(Object tracking records)

===

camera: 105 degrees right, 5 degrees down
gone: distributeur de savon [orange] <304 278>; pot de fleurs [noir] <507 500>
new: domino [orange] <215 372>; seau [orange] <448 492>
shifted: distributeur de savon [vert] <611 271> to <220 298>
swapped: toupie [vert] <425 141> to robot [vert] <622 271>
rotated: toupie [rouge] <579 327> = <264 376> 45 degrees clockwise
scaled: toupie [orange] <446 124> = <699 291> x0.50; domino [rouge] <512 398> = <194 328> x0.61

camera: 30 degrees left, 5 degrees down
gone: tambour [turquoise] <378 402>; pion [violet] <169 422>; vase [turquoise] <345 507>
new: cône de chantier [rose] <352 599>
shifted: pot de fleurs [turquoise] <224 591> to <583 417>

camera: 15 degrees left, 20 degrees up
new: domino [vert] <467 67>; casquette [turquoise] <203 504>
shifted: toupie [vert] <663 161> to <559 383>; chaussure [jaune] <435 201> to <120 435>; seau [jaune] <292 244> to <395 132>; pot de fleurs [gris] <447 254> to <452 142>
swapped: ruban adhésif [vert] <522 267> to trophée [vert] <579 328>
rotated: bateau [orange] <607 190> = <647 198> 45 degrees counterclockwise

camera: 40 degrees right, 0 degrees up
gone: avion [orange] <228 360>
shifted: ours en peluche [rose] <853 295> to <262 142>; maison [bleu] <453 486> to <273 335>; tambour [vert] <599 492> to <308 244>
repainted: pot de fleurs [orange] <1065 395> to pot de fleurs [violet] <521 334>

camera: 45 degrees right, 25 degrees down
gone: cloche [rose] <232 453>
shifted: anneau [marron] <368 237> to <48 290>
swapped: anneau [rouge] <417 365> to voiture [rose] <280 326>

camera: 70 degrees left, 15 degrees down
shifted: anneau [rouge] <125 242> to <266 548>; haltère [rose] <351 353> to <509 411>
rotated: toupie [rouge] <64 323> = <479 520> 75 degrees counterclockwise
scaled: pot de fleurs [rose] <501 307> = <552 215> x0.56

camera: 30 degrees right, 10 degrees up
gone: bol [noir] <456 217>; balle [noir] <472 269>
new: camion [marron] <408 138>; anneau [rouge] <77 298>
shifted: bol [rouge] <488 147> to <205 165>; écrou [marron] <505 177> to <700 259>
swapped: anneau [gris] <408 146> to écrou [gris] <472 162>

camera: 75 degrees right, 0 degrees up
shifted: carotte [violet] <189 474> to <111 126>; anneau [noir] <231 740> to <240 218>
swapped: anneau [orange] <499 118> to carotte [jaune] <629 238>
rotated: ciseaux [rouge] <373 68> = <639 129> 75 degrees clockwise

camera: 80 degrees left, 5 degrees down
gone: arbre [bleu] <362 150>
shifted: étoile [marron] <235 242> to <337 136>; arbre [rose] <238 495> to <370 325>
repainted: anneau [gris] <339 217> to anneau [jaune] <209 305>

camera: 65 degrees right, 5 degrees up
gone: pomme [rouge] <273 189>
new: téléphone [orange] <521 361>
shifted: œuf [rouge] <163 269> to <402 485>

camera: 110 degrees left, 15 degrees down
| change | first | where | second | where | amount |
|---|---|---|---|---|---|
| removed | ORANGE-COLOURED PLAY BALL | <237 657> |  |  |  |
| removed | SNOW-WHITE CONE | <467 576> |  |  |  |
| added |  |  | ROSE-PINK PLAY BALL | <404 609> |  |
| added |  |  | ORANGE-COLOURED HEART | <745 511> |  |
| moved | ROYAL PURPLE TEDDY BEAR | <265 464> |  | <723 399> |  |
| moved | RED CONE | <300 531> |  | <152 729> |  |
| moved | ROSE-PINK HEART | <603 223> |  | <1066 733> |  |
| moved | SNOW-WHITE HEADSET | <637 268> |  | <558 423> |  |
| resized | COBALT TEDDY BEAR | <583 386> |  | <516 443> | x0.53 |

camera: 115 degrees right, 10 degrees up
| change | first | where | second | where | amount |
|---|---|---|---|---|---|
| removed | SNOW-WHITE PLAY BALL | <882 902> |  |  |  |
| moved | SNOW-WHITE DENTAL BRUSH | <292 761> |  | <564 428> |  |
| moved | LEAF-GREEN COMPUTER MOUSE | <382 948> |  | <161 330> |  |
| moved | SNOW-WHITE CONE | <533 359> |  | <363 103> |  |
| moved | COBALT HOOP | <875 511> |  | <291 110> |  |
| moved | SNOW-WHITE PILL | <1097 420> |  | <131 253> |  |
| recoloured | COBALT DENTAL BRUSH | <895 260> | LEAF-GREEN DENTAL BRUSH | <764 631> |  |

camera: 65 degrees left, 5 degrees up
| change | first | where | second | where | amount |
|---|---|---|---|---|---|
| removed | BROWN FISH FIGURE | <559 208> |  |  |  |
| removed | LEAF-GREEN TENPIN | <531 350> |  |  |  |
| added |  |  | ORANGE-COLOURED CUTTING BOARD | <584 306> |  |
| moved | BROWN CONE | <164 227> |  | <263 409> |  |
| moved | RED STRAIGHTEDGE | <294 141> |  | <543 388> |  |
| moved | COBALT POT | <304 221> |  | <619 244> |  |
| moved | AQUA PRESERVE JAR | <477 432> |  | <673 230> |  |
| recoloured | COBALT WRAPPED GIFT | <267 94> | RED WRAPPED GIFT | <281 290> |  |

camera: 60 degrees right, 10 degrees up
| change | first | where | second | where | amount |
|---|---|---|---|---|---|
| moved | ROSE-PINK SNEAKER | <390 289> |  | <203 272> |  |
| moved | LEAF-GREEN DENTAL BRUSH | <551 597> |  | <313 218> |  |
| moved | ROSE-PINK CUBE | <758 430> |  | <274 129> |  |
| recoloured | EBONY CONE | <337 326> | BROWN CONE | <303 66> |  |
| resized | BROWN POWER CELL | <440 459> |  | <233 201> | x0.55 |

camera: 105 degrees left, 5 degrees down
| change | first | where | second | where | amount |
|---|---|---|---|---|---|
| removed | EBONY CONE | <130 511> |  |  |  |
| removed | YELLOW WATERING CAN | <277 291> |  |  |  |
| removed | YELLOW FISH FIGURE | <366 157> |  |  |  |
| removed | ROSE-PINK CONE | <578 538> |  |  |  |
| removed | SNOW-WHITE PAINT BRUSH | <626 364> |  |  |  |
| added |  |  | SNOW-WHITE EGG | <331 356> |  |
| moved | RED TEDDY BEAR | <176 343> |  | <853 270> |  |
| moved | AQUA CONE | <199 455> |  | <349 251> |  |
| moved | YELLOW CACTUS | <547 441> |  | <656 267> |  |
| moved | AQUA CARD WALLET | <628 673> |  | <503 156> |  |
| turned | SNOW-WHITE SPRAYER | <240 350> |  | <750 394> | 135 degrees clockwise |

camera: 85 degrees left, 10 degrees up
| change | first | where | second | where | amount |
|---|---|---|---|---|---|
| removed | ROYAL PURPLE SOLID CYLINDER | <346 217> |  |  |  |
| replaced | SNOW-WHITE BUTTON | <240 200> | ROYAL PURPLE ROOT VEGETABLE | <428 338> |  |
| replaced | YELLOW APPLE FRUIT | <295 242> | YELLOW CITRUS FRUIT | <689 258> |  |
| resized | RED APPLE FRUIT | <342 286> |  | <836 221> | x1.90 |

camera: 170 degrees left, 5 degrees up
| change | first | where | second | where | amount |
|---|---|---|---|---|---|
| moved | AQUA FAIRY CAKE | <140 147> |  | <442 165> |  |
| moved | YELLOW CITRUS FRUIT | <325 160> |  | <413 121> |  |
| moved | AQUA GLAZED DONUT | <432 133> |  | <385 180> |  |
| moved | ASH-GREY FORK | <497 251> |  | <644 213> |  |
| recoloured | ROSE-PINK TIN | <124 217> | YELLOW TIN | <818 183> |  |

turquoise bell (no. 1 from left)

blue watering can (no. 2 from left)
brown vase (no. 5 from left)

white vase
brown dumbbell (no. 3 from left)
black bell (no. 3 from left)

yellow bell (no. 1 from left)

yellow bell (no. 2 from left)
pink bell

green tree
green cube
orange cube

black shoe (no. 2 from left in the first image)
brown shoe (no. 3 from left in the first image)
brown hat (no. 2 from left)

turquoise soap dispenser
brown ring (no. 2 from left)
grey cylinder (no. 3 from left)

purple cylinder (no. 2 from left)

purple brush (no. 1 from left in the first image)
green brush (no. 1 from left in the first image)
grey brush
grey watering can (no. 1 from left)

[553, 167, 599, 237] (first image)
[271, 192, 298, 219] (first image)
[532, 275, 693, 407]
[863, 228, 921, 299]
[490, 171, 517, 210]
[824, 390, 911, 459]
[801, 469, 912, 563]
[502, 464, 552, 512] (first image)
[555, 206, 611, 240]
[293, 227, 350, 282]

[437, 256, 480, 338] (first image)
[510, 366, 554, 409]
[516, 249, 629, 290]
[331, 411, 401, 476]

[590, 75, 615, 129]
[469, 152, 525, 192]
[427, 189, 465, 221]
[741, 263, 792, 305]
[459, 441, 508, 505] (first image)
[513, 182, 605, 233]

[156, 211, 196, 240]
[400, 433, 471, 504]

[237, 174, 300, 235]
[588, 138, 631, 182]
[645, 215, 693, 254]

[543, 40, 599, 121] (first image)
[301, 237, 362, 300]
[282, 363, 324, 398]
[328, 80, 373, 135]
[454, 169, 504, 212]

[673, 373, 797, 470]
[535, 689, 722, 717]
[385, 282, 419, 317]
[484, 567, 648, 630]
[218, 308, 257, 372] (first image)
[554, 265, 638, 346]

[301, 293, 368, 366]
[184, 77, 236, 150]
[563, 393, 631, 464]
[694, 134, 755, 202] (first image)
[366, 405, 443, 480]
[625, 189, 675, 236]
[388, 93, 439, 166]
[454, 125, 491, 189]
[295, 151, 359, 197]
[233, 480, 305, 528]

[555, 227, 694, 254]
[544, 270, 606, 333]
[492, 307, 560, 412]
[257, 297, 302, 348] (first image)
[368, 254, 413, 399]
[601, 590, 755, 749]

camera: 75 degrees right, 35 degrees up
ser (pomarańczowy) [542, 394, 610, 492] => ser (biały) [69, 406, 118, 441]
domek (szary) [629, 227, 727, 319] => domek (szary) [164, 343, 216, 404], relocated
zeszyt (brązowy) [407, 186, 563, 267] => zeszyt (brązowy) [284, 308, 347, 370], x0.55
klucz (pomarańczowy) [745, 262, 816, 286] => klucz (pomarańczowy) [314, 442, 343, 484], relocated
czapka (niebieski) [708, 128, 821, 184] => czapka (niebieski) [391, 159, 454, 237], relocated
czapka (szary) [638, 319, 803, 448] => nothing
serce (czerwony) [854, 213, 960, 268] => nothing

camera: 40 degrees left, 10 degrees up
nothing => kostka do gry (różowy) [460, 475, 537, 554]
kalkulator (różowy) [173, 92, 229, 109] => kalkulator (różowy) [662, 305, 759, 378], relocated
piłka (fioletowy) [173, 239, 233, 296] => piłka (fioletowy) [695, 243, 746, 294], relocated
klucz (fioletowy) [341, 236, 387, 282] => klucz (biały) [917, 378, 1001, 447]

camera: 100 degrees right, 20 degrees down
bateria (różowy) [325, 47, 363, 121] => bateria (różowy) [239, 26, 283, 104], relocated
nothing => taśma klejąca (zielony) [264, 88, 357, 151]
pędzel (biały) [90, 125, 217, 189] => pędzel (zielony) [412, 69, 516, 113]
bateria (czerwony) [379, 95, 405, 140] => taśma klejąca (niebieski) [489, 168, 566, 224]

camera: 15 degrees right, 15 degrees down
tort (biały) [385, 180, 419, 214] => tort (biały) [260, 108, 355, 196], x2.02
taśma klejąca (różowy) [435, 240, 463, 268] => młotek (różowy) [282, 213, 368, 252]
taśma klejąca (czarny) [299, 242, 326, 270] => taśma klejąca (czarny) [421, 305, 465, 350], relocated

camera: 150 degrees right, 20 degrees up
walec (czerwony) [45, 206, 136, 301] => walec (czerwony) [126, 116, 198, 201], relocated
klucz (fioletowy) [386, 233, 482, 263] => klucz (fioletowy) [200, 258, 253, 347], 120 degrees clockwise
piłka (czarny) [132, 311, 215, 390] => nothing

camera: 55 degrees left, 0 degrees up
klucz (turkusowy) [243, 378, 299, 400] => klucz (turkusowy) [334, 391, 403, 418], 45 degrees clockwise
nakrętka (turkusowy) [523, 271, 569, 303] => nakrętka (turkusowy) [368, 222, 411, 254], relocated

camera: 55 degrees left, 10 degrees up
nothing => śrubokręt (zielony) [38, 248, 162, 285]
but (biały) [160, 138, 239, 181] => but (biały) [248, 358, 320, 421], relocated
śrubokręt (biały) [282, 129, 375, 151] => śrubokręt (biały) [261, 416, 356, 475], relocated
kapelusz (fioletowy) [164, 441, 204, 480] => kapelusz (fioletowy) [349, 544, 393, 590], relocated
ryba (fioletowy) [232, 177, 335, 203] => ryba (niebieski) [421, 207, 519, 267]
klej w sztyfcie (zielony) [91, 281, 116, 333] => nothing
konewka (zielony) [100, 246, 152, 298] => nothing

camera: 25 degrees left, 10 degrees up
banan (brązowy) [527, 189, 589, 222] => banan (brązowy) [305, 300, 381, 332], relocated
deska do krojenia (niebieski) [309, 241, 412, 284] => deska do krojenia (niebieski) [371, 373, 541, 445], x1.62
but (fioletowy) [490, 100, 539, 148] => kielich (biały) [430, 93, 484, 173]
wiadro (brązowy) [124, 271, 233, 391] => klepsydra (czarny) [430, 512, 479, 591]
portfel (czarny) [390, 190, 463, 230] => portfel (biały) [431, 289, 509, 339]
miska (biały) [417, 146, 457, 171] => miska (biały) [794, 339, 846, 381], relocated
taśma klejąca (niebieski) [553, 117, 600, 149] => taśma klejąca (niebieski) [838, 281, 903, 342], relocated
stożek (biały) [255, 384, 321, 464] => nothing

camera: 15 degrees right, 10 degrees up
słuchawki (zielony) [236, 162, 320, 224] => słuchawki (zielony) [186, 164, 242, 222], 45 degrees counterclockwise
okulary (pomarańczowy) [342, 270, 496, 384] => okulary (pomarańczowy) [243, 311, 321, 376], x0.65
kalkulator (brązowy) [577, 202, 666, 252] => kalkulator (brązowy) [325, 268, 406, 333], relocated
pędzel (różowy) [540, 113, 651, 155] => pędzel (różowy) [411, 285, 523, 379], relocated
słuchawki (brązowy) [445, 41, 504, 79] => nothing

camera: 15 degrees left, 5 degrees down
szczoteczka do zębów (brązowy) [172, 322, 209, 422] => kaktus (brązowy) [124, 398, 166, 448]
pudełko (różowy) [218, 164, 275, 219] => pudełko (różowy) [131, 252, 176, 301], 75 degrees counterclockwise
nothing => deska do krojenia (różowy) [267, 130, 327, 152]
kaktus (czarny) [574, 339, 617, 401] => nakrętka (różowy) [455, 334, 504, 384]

===

Exercise brief:
For every line above that includes the word "distributeur", return the line.

Output of the task:
gone: distributeur de savon [orange] <304 278>; pot de fleurs [noir] <507 500>
shifted: distributeur de savon [vert] <611 271> to <220 298>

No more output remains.